TO DO — In the data that follows, every line containing the word "brown" should be returned.

SUPPLIED DATA —
Start of Block
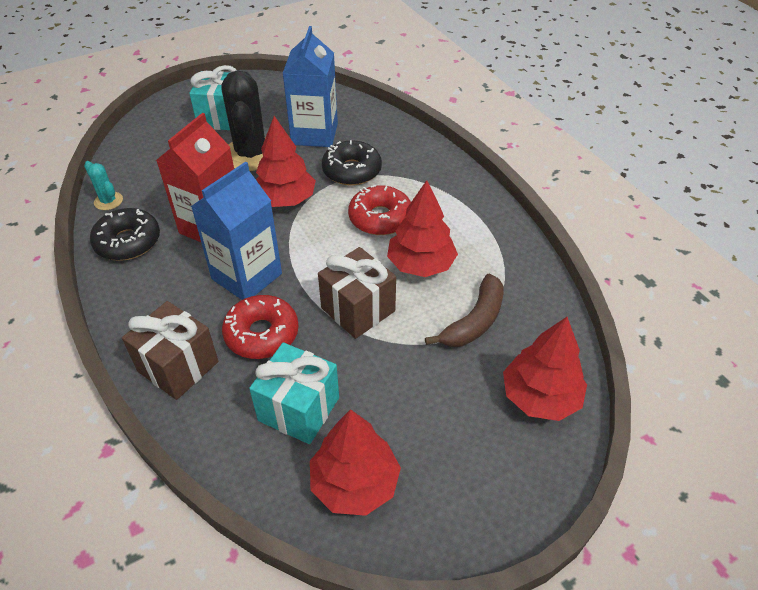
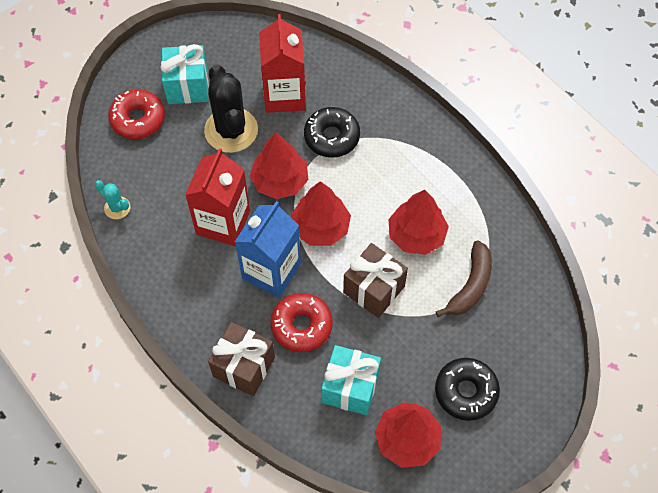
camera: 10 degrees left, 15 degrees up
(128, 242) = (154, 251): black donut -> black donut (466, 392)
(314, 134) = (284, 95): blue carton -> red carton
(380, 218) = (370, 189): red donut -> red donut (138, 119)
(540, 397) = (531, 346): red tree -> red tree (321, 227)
End of Block
Start of Block
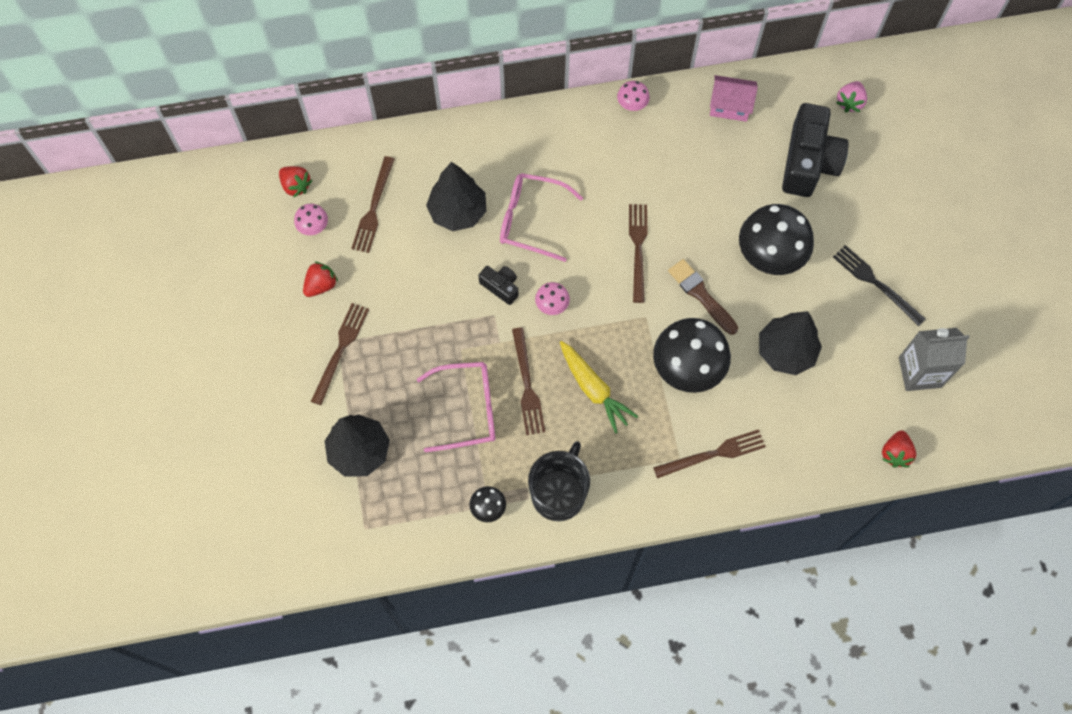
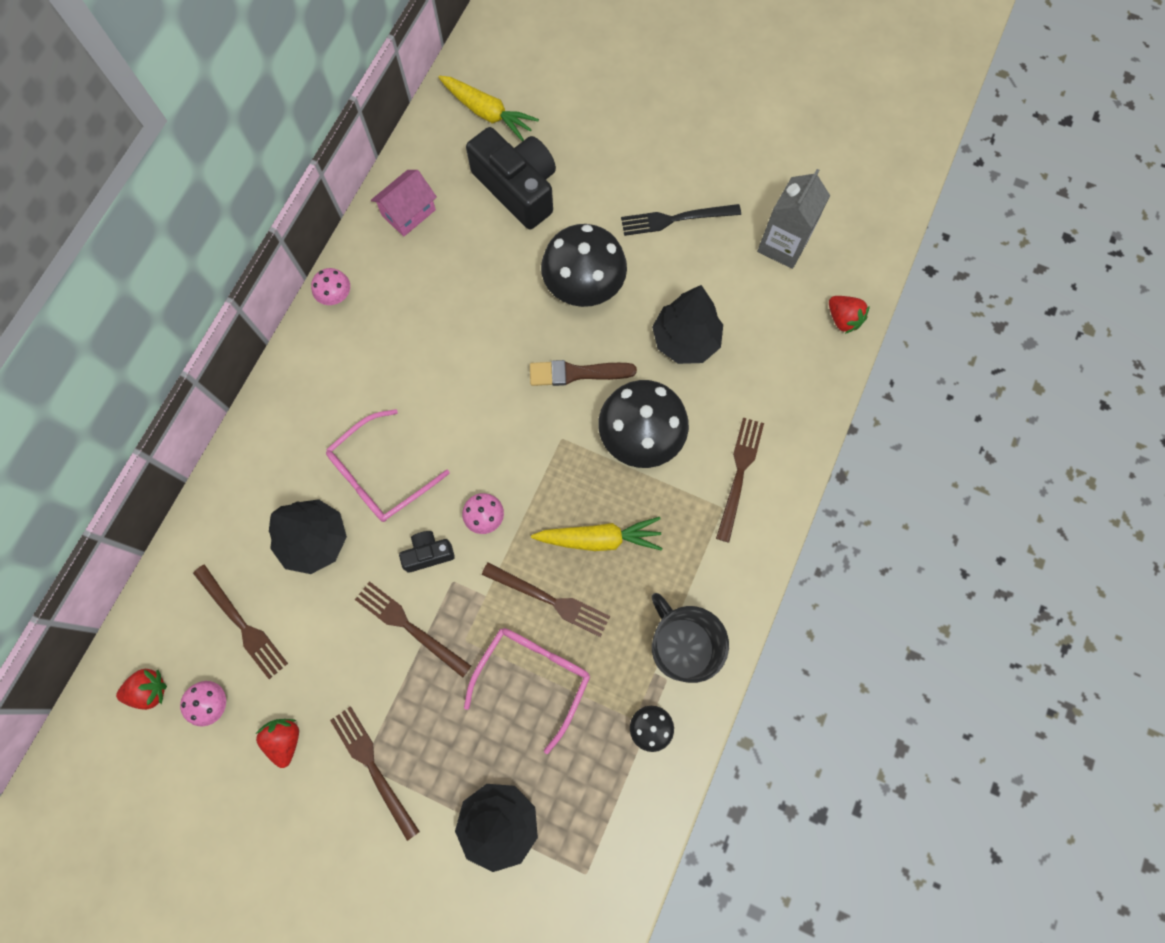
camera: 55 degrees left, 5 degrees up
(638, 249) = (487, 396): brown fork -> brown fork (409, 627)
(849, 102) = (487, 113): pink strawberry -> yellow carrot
End of Block
Start of Block
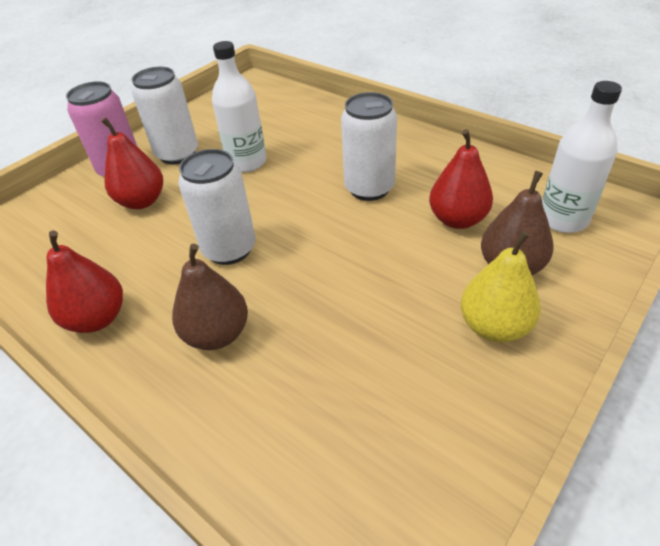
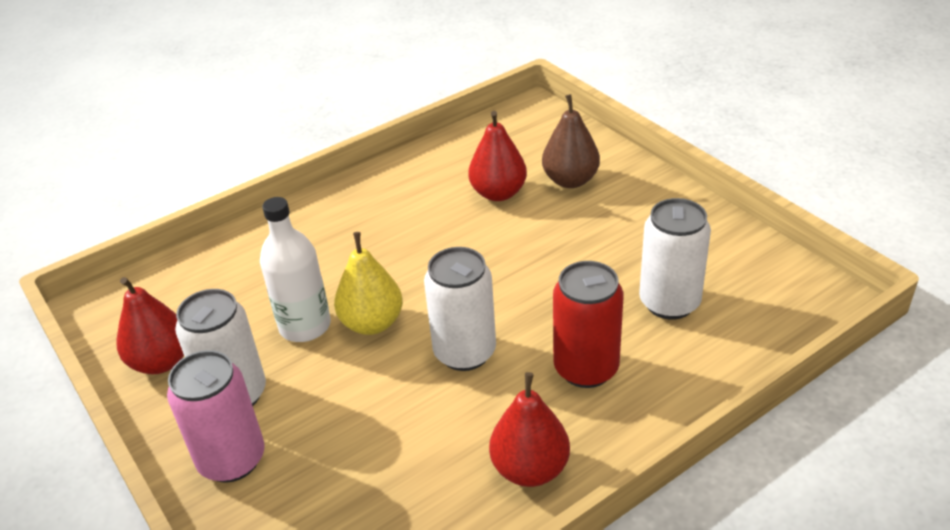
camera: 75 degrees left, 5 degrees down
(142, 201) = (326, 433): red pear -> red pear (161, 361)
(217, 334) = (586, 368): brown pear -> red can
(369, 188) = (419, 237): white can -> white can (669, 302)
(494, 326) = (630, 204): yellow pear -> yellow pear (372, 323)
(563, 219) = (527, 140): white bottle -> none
End of Block
ANSWER TO THIS PROBLEM —
(638, 249) = (487, 396): brown fork -> brown fork (409, 627)
(217, 334) = (586, 368): brown pear -> red can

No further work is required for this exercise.